WORK ORDER:
Across all the records below, count the lines that hold "pentagon". State only that figure.

Recorded data:
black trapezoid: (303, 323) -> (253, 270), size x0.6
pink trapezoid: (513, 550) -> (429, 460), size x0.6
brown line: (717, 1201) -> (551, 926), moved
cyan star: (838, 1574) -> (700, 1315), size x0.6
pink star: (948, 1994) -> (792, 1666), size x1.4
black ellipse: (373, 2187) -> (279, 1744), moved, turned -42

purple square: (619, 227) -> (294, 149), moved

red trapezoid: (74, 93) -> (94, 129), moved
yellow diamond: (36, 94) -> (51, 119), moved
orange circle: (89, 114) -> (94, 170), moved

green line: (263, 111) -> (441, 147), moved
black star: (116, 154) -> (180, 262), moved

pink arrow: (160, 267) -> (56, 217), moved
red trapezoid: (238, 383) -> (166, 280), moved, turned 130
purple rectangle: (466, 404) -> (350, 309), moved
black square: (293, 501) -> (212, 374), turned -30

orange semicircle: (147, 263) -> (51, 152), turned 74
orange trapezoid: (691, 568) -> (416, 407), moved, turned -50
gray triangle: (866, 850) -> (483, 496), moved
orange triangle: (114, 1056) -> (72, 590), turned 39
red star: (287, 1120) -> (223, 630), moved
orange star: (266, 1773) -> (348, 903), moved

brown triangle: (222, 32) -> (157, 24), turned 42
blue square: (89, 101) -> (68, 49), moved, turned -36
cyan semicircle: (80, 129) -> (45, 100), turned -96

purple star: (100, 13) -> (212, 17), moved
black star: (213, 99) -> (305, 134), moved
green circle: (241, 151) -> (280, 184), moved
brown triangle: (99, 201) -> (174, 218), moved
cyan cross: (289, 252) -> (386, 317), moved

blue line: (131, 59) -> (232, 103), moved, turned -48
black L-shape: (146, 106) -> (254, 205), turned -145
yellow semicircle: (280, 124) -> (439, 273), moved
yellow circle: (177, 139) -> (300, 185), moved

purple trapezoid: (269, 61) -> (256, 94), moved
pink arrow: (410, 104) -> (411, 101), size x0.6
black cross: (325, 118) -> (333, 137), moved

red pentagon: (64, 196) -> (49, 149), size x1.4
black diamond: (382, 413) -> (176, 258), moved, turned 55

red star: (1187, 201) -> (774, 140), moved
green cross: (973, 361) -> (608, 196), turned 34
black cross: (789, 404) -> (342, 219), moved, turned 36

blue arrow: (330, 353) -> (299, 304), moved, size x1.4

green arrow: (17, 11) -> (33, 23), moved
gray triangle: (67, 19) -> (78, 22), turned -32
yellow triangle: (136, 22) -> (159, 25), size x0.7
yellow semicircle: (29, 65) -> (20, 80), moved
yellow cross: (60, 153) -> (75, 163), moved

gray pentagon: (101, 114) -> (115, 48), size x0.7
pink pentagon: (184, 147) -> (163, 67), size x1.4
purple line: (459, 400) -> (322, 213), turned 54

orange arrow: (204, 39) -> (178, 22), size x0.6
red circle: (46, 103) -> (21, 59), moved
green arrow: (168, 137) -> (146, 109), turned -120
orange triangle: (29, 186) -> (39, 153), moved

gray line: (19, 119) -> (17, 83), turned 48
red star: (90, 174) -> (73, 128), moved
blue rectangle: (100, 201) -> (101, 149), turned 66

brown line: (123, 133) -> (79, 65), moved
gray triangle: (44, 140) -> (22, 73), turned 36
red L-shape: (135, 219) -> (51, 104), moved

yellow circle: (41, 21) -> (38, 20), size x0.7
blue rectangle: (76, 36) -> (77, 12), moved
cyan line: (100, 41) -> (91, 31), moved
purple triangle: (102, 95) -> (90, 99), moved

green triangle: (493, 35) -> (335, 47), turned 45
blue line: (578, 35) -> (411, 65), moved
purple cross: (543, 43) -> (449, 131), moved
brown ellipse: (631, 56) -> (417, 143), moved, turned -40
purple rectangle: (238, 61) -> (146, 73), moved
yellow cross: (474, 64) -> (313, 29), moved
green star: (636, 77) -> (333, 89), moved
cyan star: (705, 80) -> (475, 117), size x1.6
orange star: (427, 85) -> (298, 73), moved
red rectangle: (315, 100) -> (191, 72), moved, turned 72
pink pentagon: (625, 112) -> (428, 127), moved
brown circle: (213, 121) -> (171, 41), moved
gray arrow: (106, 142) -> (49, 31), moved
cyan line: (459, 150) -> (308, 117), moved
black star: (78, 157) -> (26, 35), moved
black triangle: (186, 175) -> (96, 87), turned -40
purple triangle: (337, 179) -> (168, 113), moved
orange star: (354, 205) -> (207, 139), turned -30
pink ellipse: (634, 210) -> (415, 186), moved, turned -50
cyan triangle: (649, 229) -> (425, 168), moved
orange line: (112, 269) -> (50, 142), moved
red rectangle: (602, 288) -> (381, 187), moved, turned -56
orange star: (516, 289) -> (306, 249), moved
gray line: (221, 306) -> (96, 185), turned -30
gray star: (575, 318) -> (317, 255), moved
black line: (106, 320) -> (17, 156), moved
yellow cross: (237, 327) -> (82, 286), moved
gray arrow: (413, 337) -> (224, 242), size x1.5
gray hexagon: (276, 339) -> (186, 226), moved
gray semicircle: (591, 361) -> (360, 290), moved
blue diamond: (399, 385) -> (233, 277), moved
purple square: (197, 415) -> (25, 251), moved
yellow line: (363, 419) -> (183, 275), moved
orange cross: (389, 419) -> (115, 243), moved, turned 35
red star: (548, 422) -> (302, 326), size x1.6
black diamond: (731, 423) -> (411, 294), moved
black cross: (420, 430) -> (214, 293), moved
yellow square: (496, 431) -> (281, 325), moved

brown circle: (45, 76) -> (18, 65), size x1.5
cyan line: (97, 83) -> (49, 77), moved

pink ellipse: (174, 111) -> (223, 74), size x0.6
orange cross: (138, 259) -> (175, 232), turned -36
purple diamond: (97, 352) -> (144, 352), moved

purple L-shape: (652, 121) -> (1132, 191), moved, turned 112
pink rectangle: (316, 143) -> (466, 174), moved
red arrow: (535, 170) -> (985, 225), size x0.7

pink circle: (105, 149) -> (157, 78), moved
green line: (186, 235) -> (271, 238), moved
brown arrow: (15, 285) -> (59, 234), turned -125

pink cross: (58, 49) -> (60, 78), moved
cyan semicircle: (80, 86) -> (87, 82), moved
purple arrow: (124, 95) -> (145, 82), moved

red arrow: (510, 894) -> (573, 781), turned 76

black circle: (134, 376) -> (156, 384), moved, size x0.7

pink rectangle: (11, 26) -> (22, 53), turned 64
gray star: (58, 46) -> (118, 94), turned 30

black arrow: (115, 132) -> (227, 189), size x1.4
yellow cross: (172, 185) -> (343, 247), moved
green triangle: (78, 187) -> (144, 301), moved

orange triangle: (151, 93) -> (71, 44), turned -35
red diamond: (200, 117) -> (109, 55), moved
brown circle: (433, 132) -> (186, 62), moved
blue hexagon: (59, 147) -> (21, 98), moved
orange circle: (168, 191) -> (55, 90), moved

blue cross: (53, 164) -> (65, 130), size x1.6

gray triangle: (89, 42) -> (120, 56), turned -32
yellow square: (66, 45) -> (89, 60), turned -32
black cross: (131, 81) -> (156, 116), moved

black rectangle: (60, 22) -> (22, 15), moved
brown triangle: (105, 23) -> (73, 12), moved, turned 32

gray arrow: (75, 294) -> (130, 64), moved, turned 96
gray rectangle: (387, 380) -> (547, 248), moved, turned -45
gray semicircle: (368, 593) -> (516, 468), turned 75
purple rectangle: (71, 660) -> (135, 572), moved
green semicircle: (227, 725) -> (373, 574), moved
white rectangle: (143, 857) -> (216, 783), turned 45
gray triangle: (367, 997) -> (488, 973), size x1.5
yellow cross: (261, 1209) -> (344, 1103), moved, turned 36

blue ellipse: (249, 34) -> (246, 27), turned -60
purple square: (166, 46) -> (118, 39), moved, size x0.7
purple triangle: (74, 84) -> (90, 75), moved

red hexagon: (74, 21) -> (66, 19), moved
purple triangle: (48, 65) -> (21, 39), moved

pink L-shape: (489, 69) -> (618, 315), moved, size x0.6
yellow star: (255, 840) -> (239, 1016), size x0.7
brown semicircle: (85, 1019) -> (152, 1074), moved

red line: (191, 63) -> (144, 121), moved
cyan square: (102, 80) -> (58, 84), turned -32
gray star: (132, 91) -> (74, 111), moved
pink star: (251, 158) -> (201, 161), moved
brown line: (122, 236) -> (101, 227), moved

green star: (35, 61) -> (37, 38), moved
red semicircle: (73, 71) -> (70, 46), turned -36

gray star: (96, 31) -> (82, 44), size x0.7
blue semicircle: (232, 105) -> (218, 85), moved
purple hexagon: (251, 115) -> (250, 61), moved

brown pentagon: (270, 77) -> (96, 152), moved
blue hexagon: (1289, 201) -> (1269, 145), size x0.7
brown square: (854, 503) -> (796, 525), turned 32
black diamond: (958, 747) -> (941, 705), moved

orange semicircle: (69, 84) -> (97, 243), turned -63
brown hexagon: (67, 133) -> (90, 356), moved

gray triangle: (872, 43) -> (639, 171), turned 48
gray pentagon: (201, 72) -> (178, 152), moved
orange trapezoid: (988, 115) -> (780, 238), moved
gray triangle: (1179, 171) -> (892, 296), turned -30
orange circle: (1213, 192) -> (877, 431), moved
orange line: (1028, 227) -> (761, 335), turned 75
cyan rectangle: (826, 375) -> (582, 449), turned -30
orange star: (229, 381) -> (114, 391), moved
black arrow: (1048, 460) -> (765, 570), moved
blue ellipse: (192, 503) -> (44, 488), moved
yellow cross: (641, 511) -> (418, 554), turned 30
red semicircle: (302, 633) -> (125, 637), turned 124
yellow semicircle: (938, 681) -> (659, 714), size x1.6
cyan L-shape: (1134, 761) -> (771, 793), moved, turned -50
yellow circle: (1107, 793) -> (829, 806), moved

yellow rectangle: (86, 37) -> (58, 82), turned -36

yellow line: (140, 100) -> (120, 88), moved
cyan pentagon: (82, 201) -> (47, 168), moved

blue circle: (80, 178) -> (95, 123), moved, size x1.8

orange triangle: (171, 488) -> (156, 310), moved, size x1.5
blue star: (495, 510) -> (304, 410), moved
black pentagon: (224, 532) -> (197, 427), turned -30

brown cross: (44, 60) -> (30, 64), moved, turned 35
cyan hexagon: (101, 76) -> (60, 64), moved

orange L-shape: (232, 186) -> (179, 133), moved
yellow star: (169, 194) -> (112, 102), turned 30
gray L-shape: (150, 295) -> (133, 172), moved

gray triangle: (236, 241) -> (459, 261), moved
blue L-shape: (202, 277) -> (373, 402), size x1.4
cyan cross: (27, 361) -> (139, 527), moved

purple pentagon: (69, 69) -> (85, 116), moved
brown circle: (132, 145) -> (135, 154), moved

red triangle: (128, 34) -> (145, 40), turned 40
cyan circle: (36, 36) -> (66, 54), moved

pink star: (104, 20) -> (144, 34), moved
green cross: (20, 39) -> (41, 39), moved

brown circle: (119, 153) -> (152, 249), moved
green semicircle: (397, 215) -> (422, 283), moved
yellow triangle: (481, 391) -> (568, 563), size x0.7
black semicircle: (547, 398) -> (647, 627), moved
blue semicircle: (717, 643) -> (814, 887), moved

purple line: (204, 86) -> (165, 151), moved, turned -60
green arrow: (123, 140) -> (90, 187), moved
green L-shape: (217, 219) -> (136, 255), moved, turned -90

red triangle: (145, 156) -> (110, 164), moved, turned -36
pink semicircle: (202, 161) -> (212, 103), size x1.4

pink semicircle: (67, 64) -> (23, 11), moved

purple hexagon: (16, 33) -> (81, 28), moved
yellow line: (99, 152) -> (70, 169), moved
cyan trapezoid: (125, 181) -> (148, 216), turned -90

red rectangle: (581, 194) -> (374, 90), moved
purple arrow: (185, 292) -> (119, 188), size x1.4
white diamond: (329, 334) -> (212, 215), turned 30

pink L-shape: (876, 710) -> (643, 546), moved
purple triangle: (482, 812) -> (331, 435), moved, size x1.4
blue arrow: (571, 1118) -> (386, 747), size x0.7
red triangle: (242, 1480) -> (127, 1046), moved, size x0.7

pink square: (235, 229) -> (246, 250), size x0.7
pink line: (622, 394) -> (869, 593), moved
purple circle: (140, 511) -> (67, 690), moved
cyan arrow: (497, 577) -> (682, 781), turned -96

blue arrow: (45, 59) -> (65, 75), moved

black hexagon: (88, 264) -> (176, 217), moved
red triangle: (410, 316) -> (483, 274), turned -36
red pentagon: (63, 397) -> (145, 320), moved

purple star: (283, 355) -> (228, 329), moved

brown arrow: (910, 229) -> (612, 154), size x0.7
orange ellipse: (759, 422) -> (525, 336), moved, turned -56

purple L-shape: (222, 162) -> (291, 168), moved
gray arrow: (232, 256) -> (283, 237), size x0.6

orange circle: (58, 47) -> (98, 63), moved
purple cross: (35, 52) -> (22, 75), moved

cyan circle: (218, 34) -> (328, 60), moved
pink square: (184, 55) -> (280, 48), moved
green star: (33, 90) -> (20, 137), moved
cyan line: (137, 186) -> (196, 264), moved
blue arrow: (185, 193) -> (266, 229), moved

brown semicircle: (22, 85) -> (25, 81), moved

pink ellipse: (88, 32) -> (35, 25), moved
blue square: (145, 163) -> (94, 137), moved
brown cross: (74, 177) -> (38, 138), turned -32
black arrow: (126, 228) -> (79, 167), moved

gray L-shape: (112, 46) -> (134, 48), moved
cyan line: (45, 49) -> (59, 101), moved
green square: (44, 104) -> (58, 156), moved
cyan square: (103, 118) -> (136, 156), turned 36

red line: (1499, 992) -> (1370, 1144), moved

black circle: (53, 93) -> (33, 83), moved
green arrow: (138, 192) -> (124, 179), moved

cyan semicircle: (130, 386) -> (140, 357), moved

RESPONSE:
10